- EXERCISE INSTRUCTIONS:
Return the data below exactly, but only from the line containing "D103: LED (A VX2, K VX4) -> none" through the line containing "R12: 3.3k (3V3, IC1/PA5) -> 3.3k (AGND, n37)", with both of those lines included.

- RECORD EXCERPTS:
========
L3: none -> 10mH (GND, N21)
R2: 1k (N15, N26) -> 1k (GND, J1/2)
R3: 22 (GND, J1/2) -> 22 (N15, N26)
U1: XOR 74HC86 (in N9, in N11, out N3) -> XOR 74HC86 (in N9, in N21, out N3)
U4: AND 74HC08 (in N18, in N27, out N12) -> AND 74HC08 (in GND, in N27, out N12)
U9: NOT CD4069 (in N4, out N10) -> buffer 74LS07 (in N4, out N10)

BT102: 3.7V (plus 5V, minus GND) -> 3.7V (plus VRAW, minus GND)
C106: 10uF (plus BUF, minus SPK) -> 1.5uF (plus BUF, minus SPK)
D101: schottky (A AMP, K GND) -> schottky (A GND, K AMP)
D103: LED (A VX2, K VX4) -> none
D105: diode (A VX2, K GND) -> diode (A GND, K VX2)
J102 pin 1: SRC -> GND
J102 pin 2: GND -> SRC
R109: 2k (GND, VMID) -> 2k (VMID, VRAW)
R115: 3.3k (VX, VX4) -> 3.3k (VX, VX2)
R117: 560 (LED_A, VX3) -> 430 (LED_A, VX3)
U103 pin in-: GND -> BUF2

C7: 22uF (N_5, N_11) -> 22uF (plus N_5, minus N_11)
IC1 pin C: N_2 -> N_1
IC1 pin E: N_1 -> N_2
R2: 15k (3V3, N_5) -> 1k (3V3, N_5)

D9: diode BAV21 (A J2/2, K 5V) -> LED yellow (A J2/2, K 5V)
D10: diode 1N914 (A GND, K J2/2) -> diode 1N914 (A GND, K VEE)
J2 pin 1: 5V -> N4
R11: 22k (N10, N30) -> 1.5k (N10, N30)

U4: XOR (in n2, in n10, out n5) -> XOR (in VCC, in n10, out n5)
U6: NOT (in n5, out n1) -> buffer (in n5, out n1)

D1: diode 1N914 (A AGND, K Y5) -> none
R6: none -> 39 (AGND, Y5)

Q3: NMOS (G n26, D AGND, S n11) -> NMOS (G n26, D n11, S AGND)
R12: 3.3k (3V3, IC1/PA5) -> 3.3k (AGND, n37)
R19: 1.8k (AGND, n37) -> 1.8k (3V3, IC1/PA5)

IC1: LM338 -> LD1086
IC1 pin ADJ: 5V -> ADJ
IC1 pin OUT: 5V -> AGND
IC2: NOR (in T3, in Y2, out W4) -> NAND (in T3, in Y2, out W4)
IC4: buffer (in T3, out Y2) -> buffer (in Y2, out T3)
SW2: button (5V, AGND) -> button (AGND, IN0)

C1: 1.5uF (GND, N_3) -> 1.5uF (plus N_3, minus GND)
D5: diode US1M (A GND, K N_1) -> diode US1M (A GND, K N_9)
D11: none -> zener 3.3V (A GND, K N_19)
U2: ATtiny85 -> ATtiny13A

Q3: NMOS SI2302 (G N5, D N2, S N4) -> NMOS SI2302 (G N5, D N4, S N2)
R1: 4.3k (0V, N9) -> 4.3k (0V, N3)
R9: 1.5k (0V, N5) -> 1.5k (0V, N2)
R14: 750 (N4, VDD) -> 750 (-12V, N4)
========
- RESULT OF THE TASK:
D103: LED (A VX2, K VX4) -> none
D105: diode (A VX2, K GND) -> diode (A GND, K VX2)
J102 pin 1: SRC -> GND
J102 pin 2: GND -> SRC
R109: 2k (GND, VMID) -> 2k (VMID, VRAW)
R115: 3.3k (VX, VX4) -> 3.3k (VX, VX2)
R117: 560 (LED_A, VX3) -> 430 (LED_A, VX3)
U103 pin in-: GND -> BUF2

C7: 22uF (N_5, N_11) -> 22uF (plus N_5, minus N_11)
IC1 pin C: N_2 -> N_1
IC1 pin E: N_1 -> N_2
R2: 15k (3V3, N_5) -> 1k (3V3, N_5)

D9: diode BAV21 (A J2/2, K 5V) -> LED yellow (A J2/2, K 5V)
D10: diode 1N914 (A GND, K J2/2) -> diode 1N914 (A GND, K VEE)
J2 pin 1: 5V -> N4
R11: 22k (N10, N30) -> 1.5k (N10, N30)

U4: XOR (in n2, in n10, out n5) -> XOR (in VCC, in n10, out n5)
U6: NOT (in n5, out n1) -> buffer (in n5, out n1)

D1: diode 1N914 (A AGND, K Y5) -> none
R6: none -> 39 (AGND, Y5)

Q3: NMOS (G n26, D AGND, S n11) -> NMOS (G n26, D n11, S AGND)
R12: 3.3k (3V3, IC1/PA5) -> 3.3k (AGND, n37)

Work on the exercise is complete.